## Task to complete
Beginning with the line that contains "IC1 pin P1.1: none -> GND", write out each remaining line of the records below exactly. Do not copy any picture.

[Change detection data]

_ _ _ _ _

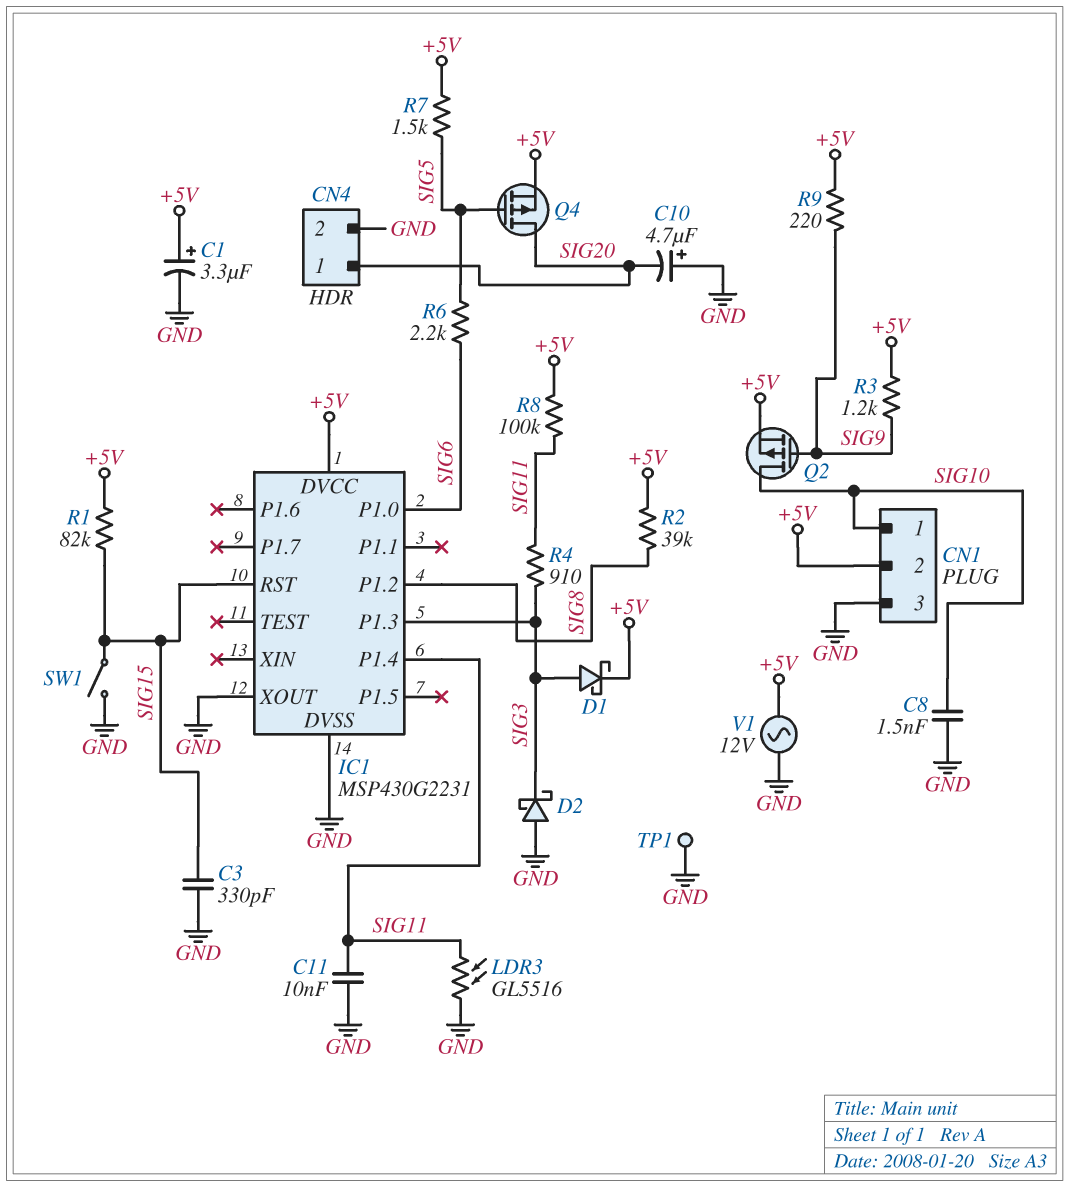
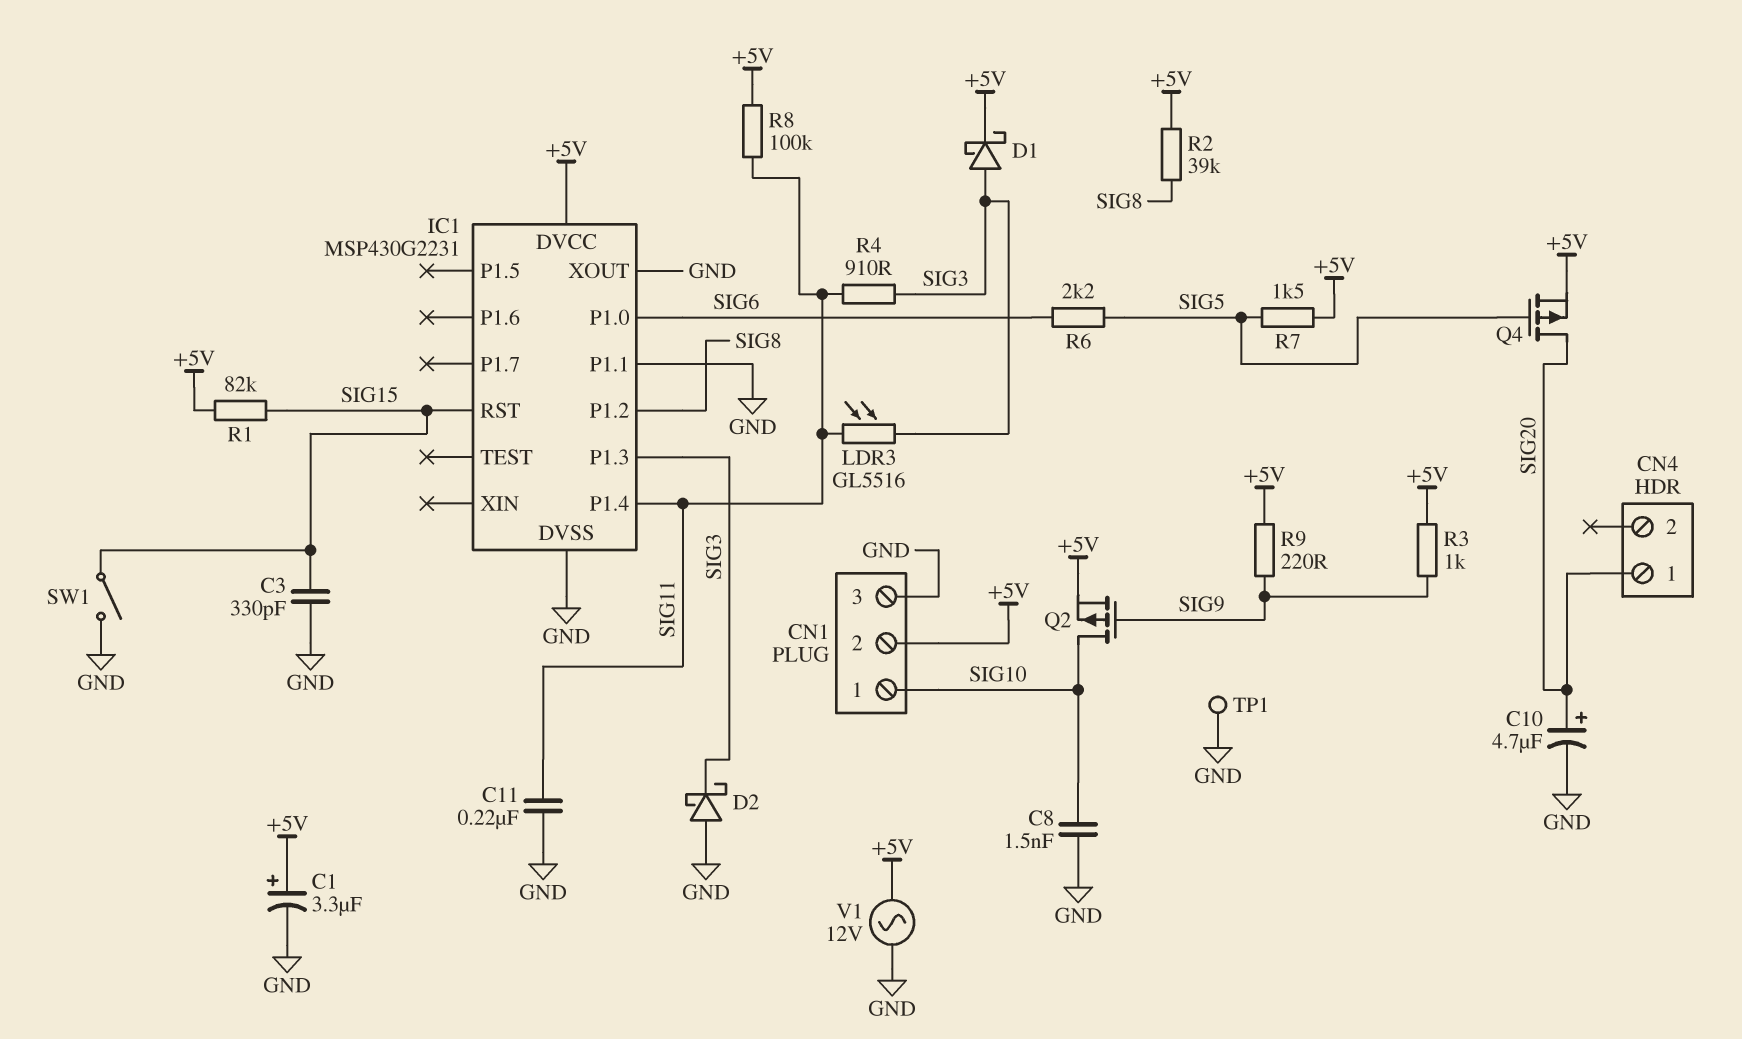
C10: 4.7uF (plus GND, minus SIG20) -> 4.7uF (plus SIG20, minus GND)
C11: 10nF (GND, SIG11) -> 220nF (GND, SIG11)
CN4 pin 2: GND -> none
IC1 pin P1.1: none -> GND
LDR3: GL5516 (GND, SIG11) -> GL5516 (SIG3, SIG11)
R3: 1.2k (+5V, SIG9) -> 1k (+5V, SIG9)

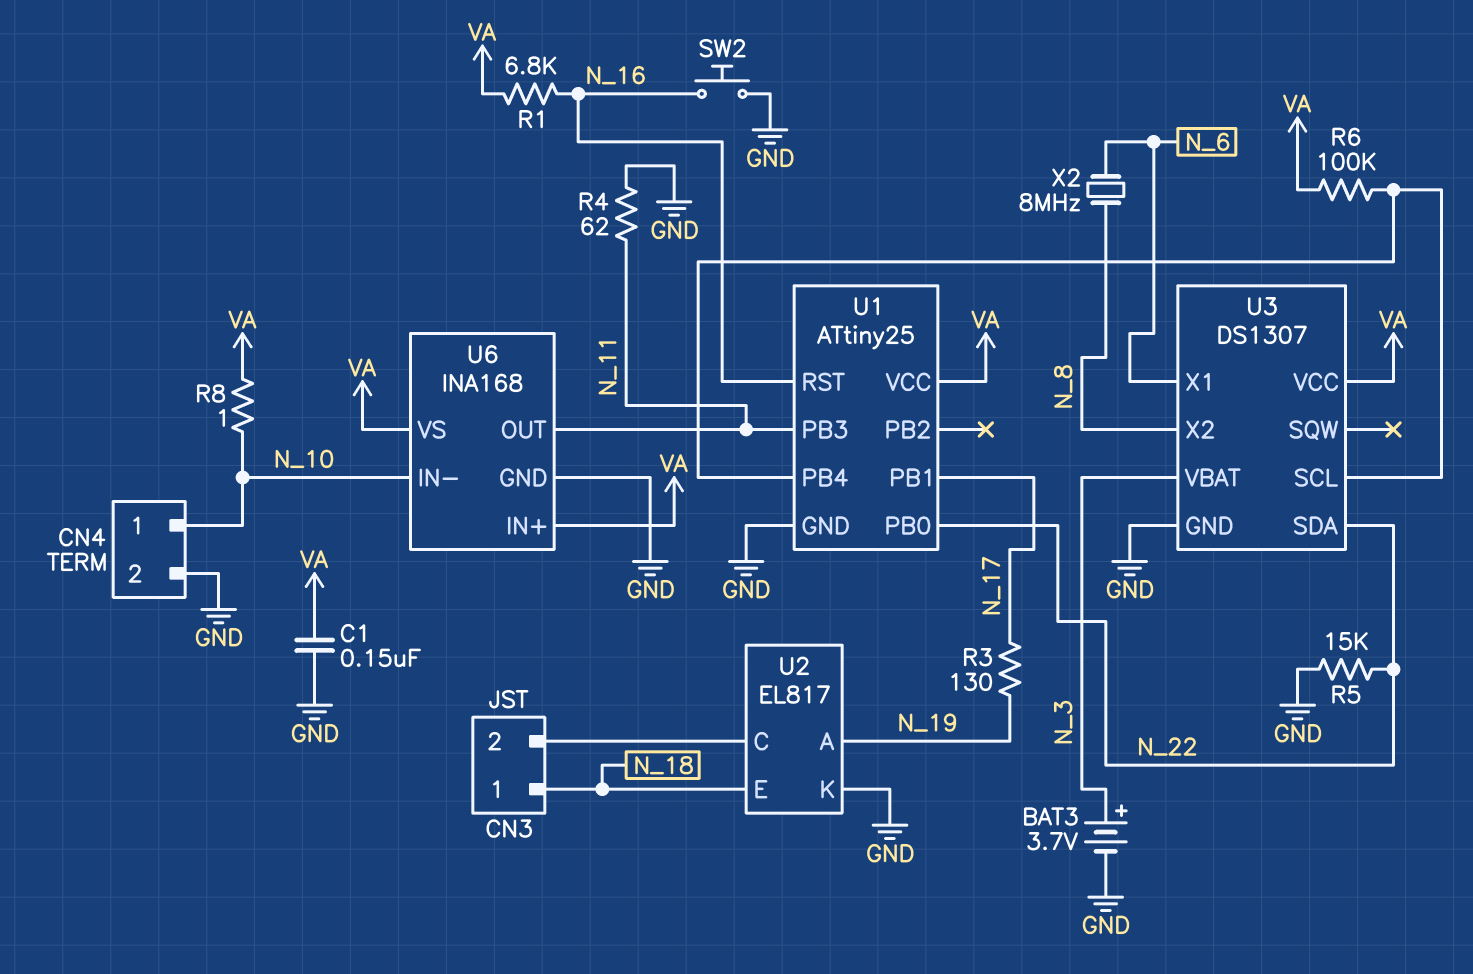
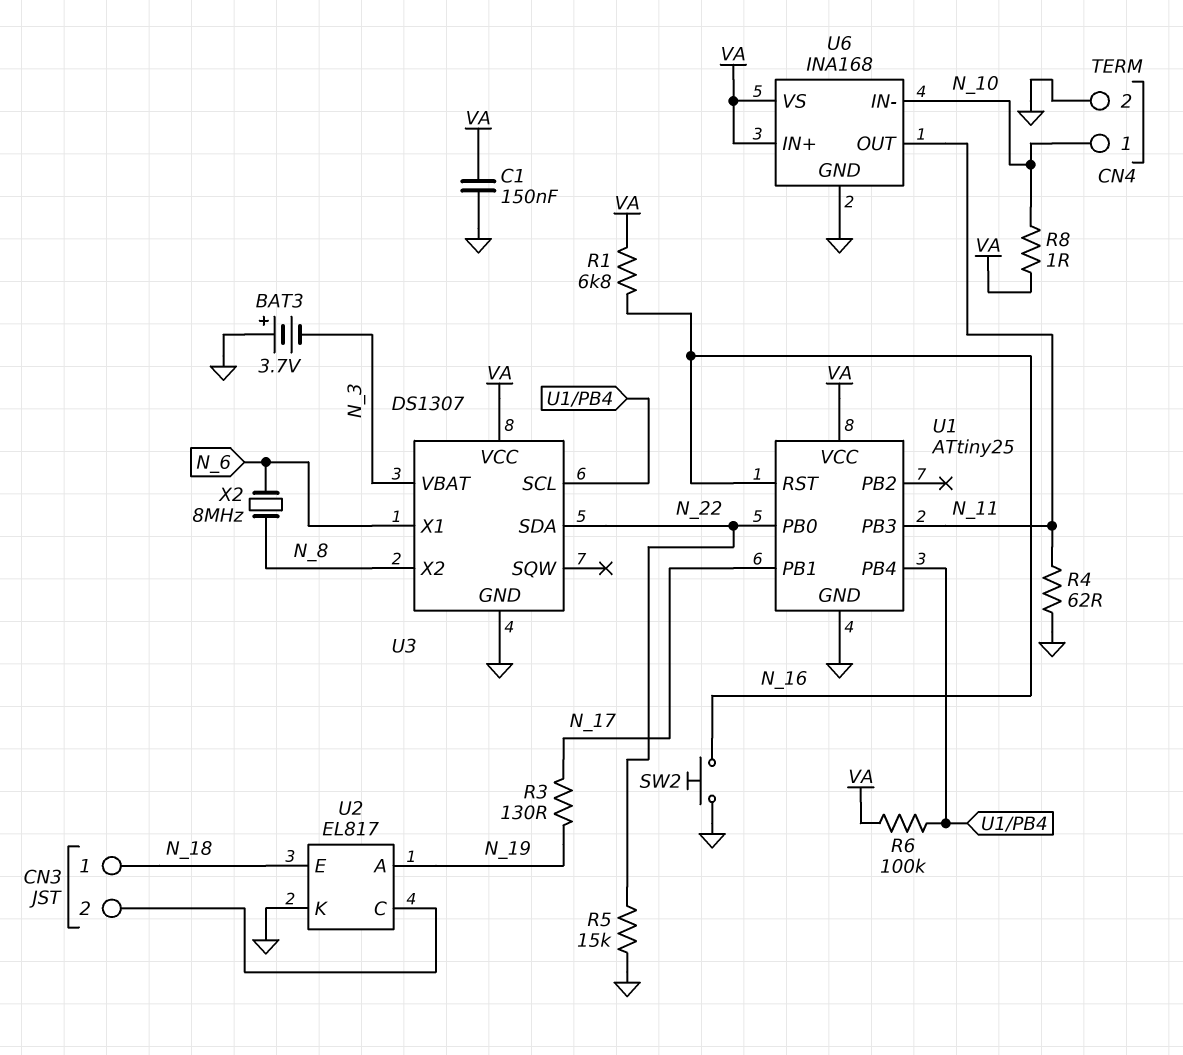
BAT3: 3.7V (plus N_3, minus GND) -> 3.7V (plus GND, minus N_3)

_ _ _ _ _

## Response to the exercise
IC1 pin P1.1: none -> GND
LDR3: GL5516 (GND, SIG11) -> GL5516 (SIG3, SIG11)
R3: 1.2k (+5V, SIG9) -> 1k (+5V, SIG9)

BAT3: 3.7V (plus N_3, minus GND) -> 3.7V (plus GND, minus N_3)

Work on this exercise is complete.